══ DATA FOR REVIEW
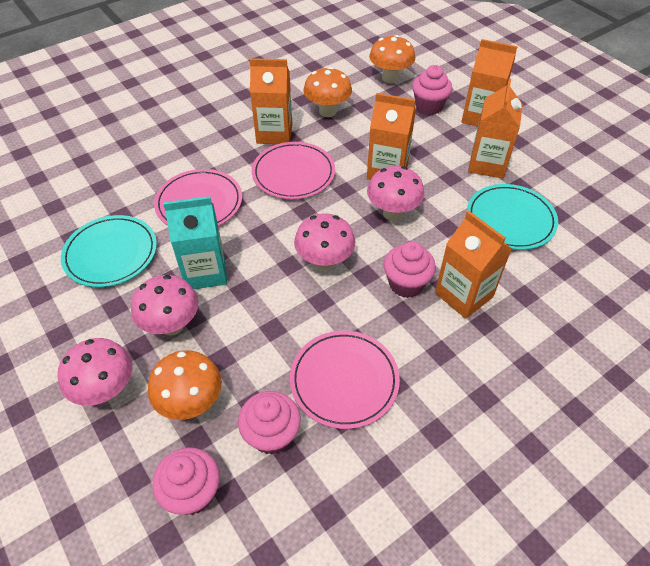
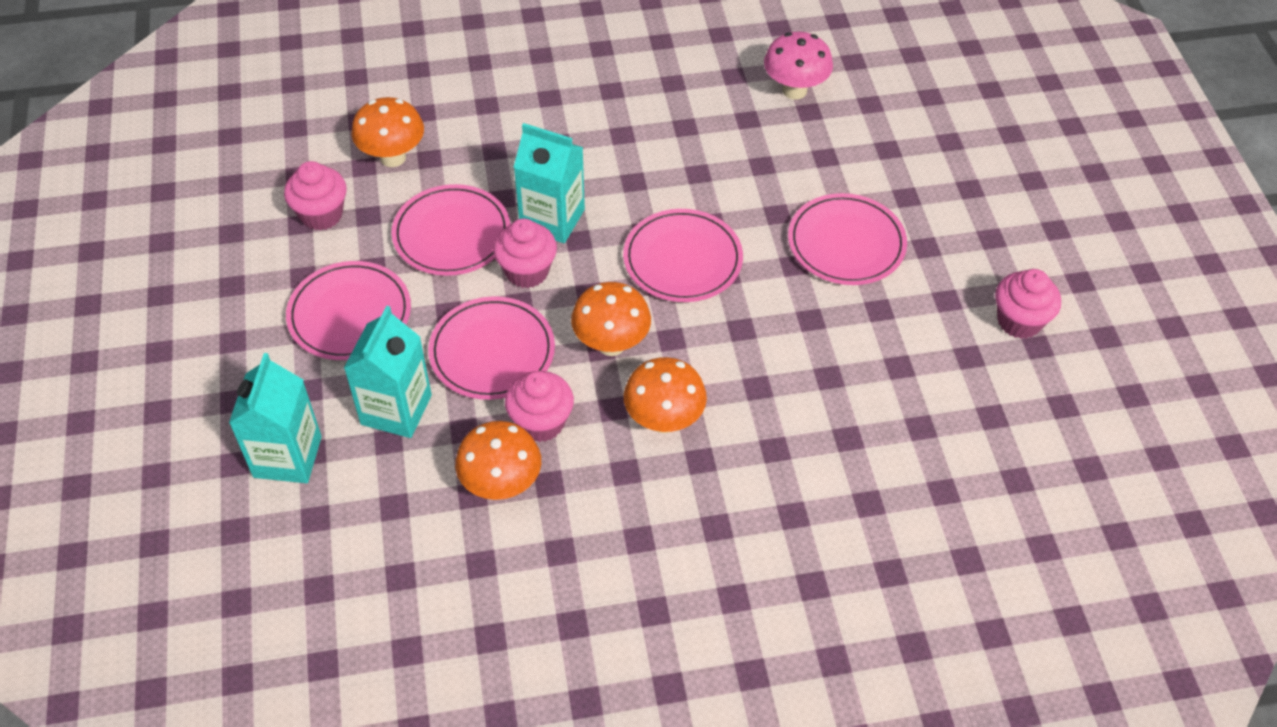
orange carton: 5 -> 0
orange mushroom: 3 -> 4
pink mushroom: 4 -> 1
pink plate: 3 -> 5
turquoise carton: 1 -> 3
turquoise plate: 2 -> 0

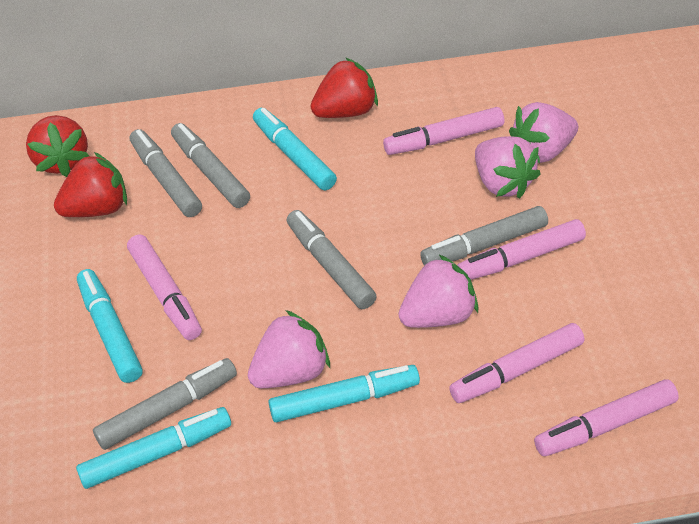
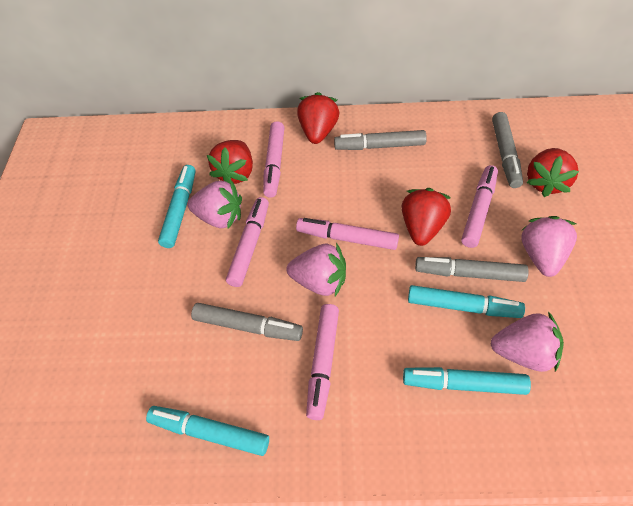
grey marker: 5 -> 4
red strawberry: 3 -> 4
════
══ DATA FOR REVIEW
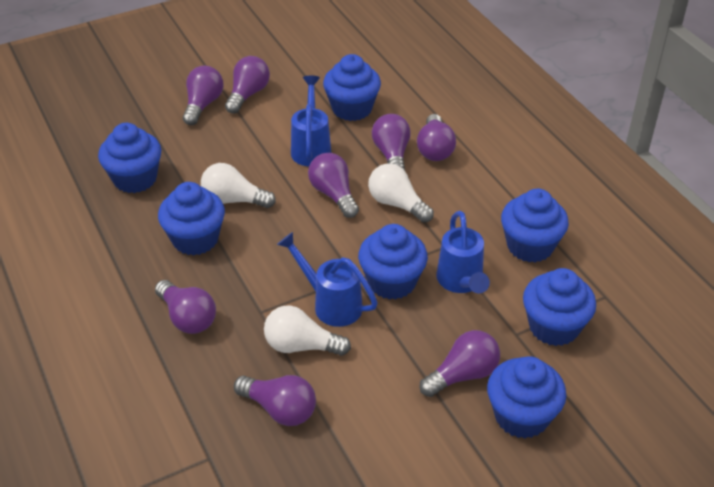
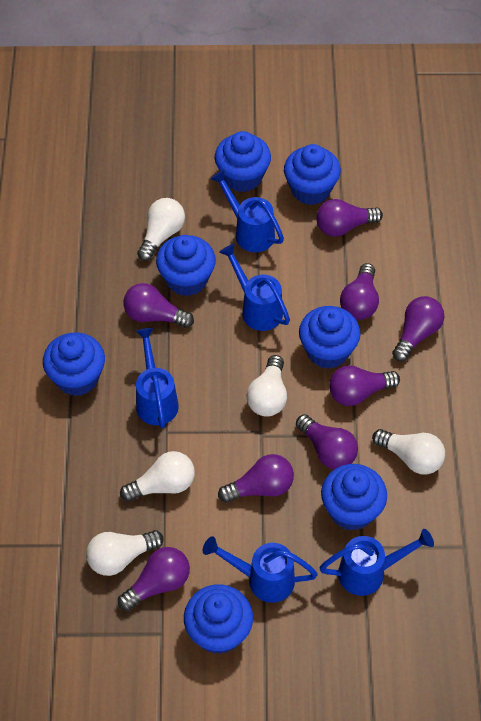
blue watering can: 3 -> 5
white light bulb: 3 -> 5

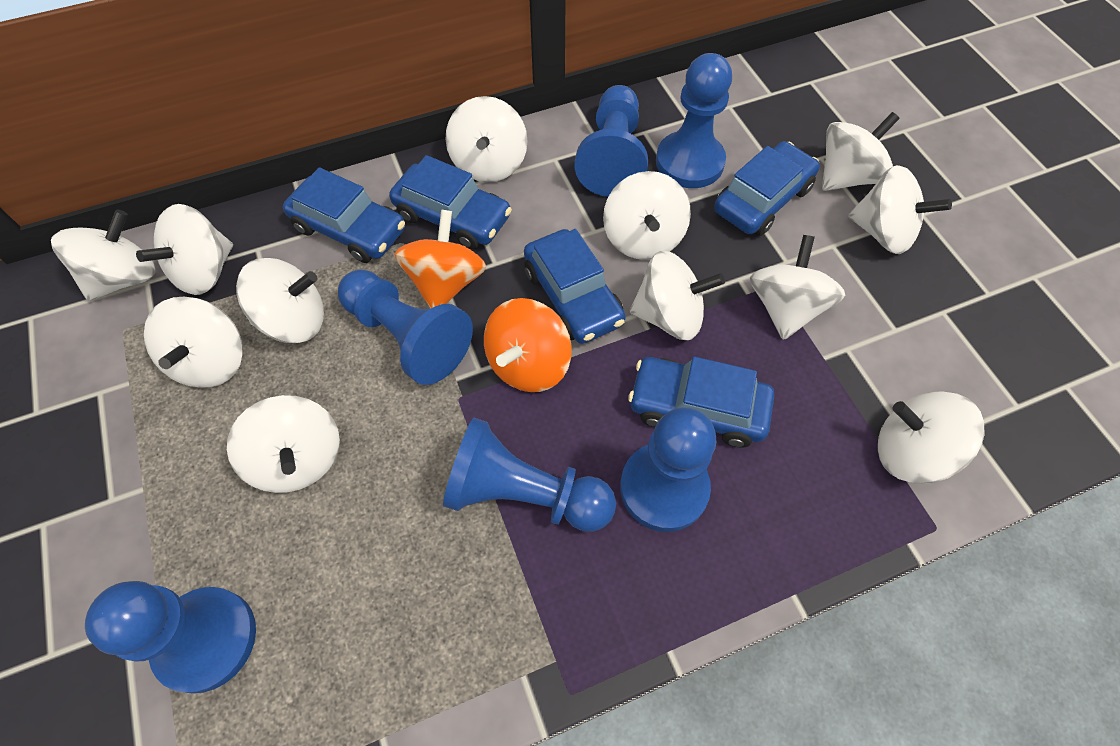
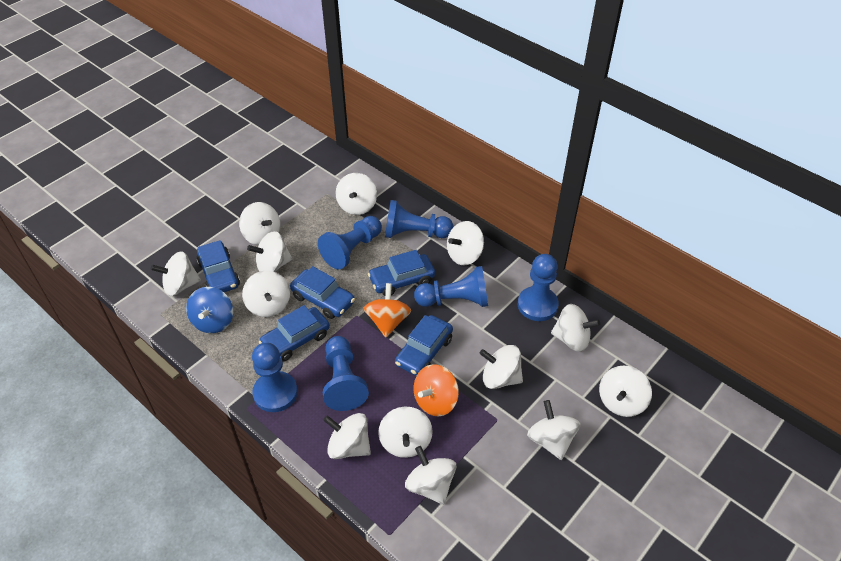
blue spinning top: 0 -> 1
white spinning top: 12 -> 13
════
» **WHAT NEEDS TO BE DONE**: Reproduce the listing above from the line that holds "orange mushroom: 3 -> 4" through the line that holds "red strawberry: 3 -> 4", both included, with the pictures left out.

» **TASK OUTPUT**:
orange mushroom: 3 -> 4
pink mushroom: 4 -> 1
pink plate: 3 -> 5
turquoise carton: 1 -> 3
turquoise plate: 2 -> 0

grey marker: 5 -> 4
red strawberry: 3 -> 4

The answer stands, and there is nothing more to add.